● INSTRUCTIONS TO FOLLOW
From the line with "(582, 348) = (598, 256): pink" onward, reproduce each line of the entries exactly, ending at the last one, and add nothing.

● DATA FOR THIS EXERCISE

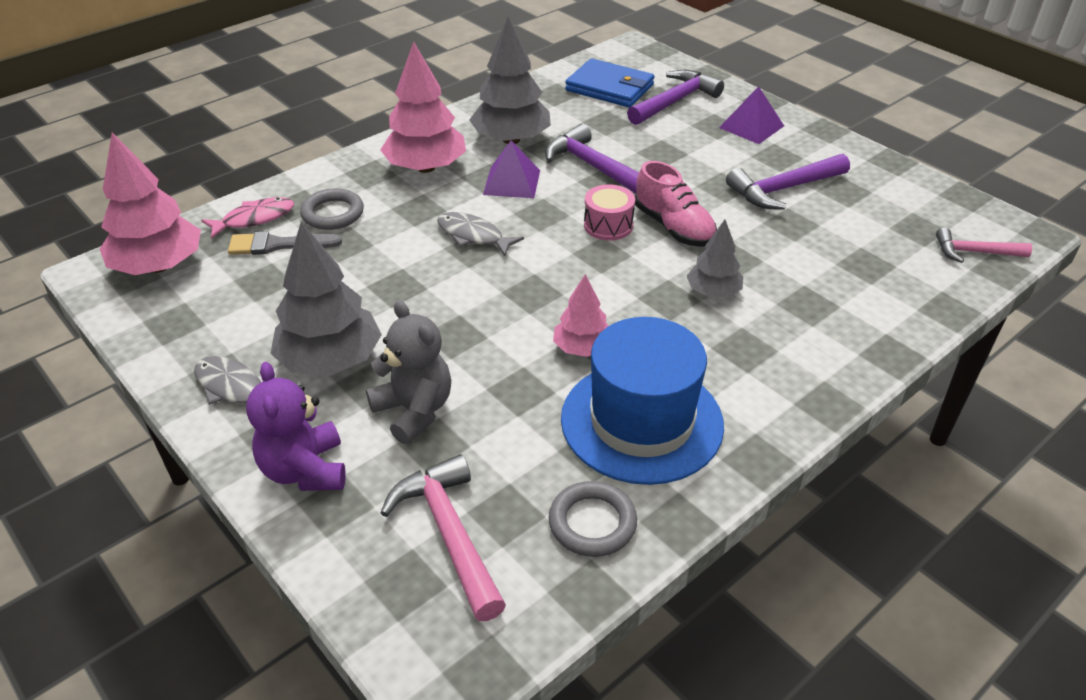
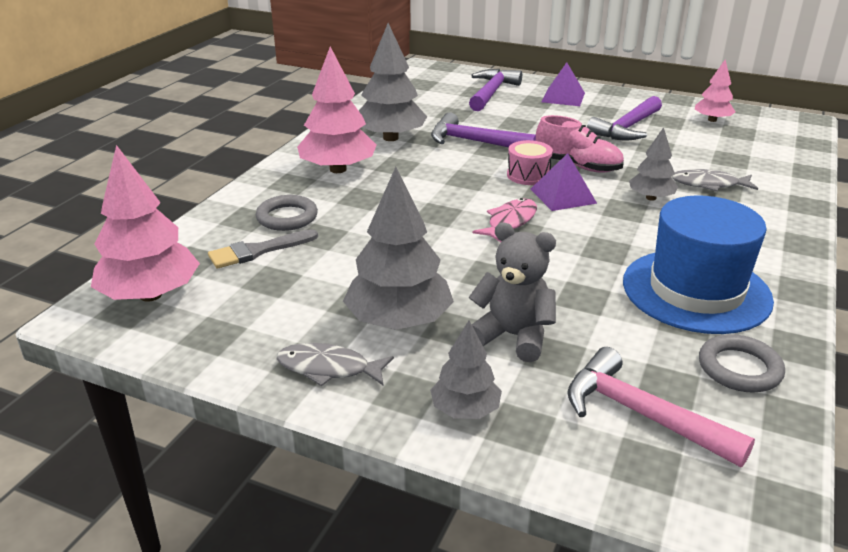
camera: 25 degrees left, 10 degrees down
(254, 219) = (214, 237): pink fish -> pink fish (510, 222)
(305, 470) = (465, 410): purple teddy bear -> grey tree
(473, 236) = (429, 205): grey fish -> grey fish (709, 184)
(512, 182) = (421, 164): purple pyramid -> purple pyramid (563, 196)
(582, 348) = (598, 256): pink tree -> pink tree (712, 120)
(610, 88) = (433, 93): blue wallet -> none
(974, 252) = (787, 137): pink hammer -> none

● TASK RESPONSE
(582, 348) = (598, 256): pink tree -> pink tree (712, 120)
(610, 88) = (433, 93): blue wallet -> none
(974, 252) = (787, 137): pink hammer -> none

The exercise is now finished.